The exercise: Please rewrite the records from the line with "This image has" up to and including the line with "The image size is (1303, 1843).", putting "fledgling" in place of "nestling" and leaving everything else unchanged.

Material provided:

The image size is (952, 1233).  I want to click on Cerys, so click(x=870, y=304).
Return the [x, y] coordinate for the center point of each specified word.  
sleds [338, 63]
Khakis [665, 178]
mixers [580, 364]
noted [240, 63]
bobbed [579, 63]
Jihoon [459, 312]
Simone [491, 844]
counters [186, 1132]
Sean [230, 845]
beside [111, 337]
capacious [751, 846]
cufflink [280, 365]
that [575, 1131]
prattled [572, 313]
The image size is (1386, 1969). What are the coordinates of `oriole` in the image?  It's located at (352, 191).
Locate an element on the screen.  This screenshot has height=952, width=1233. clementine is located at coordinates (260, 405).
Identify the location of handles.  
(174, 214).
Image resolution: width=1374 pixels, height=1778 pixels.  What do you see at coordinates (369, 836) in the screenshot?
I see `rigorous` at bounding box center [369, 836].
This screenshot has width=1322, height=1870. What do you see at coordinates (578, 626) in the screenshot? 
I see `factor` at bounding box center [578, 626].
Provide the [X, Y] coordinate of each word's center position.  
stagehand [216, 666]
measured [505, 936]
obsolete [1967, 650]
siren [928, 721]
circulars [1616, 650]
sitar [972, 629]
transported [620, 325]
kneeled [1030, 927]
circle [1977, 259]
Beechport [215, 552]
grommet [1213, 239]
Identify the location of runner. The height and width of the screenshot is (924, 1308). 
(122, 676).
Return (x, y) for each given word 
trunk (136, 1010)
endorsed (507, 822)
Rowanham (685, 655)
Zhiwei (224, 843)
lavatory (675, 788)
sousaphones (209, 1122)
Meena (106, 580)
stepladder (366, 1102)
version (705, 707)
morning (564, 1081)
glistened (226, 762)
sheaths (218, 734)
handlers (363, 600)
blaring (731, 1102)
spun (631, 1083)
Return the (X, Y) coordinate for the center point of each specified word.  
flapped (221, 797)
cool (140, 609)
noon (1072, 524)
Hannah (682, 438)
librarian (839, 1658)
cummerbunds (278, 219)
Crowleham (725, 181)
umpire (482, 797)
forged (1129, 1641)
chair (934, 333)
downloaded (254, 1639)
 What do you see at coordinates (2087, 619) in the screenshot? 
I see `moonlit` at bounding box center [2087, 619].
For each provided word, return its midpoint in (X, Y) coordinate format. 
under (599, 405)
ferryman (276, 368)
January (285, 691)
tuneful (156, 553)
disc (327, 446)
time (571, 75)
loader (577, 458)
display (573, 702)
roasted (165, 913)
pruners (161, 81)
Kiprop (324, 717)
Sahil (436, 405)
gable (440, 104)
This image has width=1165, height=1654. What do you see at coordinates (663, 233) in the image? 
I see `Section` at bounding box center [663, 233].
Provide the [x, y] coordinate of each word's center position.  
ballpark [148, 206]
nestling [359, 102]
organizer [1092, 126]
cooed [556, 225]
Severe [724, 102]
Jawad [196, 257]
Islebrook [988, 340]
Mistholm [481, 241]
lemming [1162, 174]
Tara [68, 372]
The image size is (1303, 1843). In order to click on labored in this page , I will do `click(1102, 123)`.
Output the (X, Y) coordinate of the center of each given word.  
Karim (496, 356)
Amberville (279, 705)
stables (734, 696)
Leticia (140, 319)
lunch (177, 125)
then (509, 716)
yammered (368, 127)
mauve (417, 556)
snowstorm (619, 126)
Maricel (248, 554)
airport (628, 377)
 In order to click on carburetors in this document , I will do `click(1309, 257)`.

Answer:
This image has width=1165, height=1654. What do you see at coordinates (663, 233) in the image? 
I see `Section` at bounding box center [663, 233].
Provide the [x, y] coordinate of each word's center position.  
ballpark [148, 206]
fledgling [359, 102]
organizer [1092, 126]
cooed [556, 225]
Severe [724, 102]
Jawad [196, 257]
Islebrook [988, 340]
Mistholm [481, 241]
lemming [1162, 174]
Tara [68, 372]
The image size is (1303, 1843). In order to click on labored in this page , I will do `click(1102, 123)`.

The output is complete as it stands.